The problem
When a line contains the string "degrees", it counts once; give the total of such lines in the entries below and nothing else.

Source records
━━━━━━━━

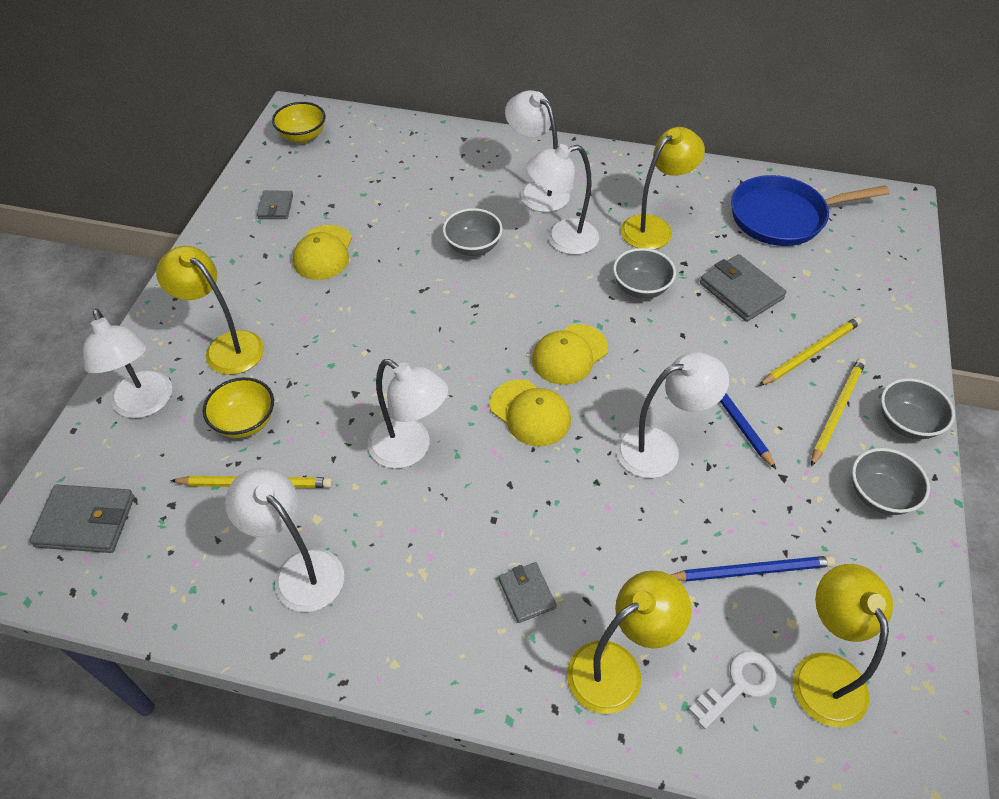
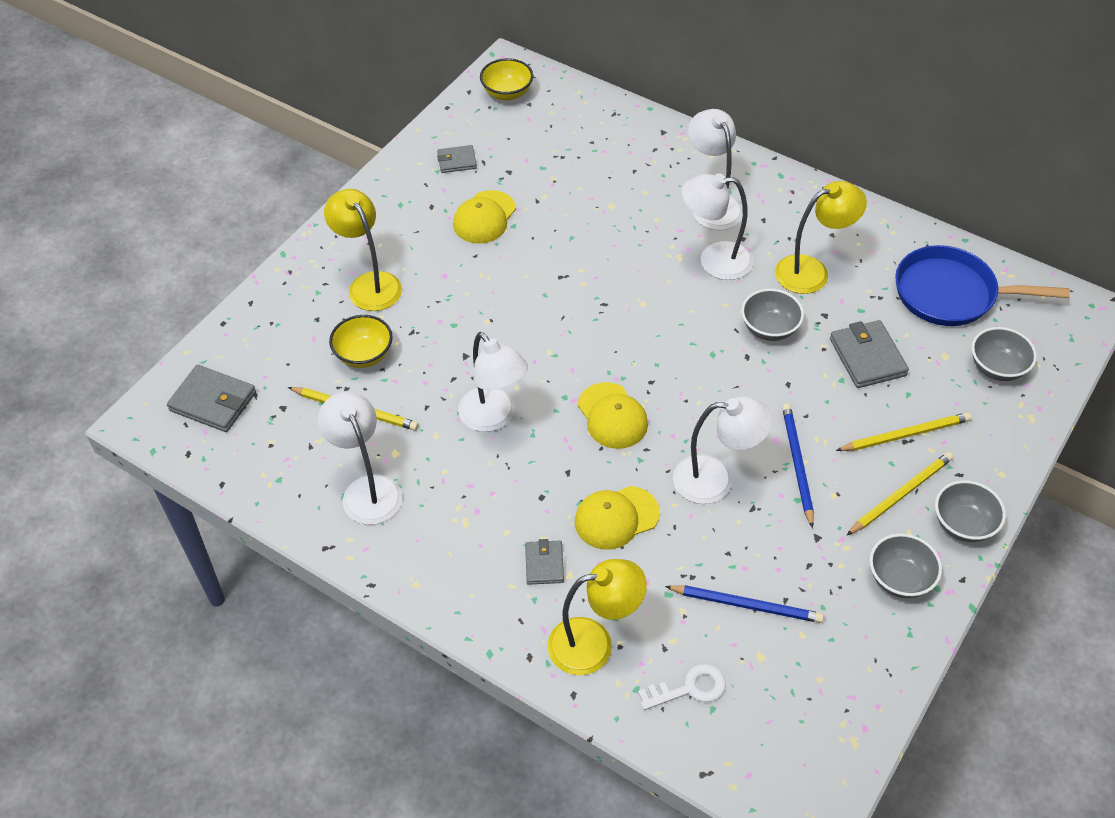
camera: 20 degrees right, 0 degrees up
(145, 404) = (287, 317): white lamp -> none
(275, 207) = (457, 161): grey wallet -> grey wallet turned 60 degrees clockwise
(473, 247) = (625, 246): grey bowl -> grey bowl (997, 368)
(569, 354) = (671, 373): yellow cap -> yellow cap (616, 518)
(823, 672) = (767, 702): yellow lamp -> none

━━━━━━━━

Expected output
2